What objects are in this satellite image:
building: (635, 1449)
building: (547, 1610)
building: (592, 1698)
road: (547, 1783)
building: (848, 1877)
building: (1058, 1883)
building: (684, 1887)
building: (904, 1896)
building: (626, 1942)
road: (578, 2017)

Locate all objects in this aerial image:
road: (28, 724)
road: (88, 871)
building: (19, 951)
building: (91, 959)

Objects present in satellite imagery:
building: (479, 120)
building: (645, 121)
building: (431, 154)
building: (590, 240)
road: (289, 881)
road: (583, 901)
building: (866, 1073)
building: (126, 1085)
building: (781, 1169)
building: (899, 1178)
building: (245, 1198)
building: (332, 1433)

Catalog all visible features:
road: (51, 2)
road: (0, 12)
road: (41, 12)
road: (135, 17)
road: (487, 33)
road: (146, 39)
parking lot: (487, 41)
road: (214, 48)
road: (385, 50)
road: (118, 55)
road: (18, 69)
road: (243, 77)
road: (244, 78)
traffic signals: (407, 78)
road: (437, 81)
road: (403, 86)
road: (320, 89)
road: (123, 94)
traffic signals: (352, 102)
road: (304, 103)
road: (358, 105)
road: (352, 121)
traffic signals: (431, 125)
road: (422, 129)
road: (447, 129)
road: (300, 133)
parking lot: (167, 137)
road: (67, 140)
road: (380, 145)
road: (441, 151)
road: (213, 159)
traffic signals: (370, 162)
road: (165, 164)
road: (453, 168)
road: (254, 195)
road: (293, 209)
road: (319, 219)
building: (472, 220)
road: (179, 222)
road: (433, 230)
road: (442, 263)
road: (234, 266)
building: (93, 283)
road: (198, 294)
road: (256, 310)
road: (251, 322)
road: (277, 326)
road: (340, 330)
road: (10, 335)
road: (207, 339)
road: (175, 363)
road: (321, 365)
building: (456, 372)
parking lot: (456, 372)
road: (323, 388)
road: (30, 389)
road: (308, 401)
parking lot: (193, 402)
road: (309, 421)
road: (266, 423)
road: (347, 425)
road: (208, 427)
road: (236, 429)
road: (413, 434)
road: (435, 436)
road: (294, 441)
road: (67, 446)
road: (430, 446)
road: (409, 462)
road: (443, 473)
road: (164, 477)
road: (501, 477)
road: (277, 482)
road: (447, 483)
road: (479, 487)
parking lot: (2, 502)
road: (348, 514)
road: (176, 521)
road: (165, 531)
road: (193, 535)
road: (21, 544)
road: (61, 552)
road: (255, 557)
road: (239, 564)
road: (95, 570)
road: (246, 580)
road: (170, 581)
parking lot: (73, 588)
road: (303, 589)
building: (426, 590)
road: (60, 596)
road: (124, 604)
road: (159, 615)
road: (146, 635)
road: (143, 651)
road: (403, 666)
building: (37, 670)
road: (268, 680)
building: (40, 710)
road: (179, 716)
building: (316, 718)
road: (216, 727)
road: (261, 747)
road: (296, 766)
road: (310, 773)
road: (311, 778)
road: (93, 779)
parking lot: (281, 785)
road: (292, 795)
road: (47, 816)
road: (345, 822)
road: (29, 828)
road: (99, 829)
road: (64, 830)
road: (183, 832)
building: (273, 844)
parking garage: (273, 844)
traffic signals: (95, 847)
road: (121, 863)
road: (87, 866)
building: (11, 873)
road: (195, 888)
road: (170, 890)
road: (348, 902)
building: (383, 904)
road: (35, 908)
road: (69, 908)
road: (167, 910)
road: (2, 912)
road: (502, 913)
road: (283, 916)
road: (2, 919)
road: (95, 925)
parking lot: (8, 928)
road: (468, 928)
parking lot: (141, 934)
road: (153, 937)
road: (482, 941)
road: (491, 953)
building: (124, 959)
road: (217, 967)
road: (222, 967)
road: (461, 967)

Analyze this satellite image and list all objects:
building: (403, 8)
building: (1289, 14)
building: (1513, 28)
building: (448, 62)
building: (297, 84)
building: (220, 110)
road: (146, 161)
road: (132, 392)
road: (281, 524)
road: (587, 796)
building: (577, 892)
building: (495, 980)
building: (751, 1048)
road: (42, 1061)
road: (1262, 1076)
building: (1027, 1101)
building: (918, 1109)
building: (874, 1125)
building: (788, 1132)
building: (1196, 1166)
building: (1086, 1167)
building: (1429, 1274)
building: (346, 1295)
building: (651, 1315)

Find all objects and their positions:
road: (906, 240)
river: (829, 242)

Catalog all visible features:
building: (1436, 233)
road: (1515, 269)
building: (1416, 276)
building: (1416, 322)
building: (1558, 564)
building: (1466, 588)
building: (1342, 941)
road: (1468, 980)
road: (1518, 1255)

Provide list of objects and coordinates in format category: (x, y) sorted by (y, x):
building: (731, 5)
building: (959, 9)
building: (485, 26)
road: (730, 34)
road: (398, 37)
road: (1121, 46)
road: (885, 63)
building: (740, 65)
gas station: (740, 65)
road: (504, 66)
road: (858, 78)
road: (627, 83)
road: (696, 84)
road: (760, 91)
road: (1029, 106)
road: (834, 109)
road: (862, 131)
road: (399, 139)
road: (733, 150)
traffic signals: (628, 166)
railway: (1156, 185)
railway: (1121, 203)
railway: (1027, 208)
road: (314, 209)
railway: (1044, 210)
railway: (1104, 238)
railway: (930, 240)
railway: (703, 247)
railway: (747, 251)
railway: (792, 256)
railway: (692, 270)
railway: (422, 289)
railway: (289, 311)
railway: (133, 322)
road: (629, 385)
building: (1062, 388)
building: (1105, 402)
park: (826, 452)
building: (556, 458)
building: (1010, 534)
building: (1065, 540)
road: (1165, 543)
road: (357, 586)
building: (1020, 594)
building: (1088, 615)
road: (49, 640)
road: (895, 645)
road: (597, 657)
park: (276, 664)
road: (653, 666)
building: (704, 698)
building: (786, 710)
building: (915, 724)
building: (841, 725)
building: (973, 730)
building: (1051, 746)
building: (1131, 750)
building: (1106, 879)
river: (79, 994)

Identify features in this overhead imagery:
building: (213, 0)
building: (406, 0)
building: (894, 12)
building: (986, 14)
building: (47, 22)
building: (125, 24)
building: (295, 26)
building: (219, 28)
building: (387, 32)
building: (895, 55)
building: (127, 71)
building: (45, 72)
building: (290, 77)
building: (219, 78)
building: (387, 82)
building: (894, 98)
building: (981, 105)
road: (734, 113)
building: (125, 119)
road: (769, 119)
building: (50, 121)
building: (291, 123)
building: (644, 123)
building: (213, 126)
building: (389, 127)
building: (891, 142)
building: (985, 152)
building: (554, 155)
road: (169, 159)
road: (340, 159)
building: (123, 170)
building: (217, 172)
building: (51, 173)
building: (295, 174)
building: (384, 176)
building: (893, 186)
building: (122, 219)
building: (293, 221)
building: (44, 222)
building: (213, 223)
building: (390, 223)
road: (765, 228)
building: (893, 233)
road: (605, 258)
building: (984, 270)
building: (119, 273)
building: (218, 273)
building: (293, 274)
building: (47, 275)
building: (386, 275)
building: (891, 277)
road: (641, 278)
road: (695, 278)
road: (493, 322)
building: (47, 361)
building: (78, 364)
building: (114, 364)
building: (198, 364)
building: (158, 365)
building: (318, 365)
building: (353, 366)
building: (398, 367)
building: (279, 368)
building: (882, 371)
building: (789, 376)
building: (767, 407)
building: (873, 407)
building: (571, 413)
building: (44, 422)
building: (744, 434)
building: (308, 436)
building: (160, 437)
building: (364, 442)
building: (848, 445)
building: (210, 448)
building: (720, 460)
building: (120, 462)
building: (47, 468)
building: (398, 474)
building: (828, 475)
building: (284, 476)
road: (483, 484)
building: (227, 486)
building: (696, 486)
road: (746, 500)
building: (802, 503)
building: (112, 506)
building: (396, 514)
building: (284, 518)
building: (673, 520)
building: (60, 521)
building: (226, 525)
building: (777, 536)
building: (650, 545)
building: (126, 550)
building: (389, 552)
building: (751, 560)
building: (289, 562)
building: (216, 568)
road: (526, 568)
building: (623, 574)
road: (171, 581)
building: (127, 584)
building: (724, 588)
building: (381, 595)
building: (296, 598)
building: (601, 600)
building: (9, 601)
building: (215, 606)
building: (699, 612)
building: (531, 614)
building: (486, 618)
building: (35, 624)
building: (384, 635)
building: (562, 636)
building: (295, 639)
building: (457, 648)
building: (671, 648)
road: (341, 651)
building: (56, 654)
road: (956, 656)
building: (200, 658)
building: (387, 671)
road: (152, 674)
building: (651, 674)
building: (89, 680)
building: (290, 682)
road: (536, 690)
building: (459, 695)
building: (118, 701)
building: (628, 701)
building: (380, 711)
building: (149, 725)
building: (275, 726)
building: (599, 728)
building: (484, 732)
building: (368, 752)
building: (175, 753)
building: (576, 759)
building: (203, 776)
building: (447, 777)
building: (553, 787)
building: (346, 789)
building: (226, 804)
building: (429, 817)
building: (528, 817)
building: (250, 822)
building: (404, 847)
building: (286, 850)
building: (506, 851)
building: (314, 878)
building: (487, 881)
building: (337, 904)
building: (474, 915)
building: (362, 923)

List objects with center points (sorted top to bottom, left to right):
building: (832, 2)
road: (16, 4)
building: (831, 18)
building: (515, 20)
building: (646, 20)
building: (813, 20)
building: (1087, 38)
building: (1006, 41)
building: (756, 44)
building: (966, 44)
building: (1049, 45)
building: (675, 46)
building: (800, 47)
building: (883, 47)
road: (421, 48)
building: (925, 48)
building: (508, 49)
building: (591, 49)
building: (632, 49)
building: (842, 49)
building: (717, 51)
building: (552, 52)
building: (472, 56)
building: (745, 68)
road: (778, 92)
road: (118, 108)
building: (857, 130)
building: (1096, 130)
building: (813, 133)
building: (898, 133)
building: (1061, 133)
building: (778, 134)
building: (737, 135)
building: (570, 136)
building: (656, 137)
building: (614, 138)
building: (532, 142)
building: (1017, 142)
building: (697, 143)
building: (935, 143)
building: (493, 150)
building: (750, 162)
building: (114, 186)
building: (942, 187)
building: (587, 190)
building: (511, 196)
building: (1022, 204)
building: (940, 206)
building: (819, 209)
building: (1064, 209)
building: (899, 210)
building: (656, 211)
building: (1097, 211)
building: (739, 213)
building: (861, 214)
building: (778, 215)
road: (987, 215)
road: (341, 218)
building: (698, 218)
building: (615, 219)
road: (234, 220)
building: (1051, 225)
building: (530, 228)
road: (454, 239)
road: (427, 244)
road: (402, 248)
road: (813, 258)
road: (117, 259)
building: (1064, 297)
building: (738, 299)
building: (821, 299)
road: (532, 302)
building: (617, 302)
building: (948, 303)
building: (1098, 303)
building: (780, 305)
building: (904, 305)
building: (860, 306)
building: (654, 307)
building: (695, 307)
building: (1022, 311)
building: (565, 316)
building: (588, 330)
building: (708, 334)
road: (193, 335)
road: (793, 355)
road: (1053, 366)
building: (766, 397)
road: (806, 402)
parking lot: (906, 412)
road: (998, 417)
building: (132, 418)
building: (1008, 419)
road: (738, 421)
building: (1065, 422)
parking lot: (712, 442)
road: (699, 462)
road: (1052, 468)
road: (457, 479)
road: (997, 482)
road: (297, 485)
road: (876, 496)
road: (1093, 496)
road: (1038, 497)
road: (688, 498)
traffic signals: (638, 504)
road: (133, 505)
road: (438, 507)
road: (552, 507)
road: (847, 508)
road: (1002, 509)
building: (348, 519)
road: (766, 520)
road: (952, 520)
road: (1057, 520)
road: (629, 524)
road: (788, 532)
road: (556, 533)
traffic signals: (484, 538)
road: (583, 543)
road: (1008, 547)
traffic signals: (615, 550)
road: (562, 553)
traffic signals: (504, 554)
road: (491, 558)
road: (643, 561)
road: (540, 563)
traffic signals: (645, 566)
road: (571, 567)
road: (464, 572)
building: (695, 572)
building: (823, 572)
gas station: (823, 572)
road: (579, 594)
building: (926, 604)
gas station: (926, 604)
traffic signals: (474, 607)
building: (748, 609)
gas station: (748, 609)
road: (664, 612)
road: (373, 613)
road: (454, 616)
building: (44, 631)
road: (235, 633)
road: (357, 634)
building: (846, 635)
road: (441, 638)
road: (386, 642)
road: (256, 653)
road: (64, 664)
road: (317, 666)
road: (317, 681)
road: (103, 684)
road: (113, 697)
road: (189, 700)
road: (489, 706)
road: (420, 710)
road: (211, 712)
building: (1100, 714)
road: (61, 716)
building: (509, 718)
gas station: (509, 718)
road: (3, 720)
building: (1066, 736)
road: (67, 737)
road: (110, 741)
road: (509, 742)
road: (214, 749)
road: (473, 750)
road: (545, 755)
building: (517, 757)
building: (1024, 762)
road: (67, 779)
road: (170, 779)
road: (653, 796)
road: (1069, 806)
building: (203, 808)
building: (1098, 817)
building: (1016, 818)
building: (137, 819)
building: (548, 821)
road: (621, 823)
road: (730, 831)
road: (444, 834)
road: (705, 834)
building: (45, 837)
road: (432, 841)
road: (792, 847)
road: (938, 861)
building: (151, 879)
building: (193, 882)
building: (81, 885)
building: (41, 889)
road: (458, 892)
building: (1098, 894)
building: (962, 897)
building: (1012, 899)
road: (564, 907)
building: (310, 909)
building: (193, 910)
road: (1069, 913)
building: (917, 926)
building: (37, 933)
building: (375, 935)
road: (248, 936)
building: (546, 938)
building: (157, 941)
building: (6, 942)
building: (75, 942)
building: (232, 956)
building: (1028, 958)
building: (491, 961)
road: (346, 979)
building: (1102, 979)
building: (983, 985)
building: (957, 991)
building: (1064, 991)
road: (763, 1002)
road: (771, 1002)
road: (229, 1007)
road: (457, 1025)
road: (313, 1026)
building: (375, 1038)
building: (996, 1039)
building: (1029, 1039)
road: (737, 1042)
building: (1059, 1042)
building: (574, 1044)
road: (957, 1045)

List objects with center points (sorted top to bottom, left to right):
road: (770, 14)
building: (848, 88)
================
THE PROBLEM: Every line of the entries above that holds "signals" should be copied out.

WRITTEN ANSWER:
traffic signals: (407, 78)
traffic signals: (352, 102)
traffic signals: (431, 125)
traffic signals: (370, 162)
traffic signals: (95, 847)
traffic signals: (628, 166)
traffic signals: (638, 504)
traffic signals: (484, 538)
traffic signals: (615, 550)
traffic signals: (504, 554)
traffic signals: (645, 566)
traffic signals: (474, 607)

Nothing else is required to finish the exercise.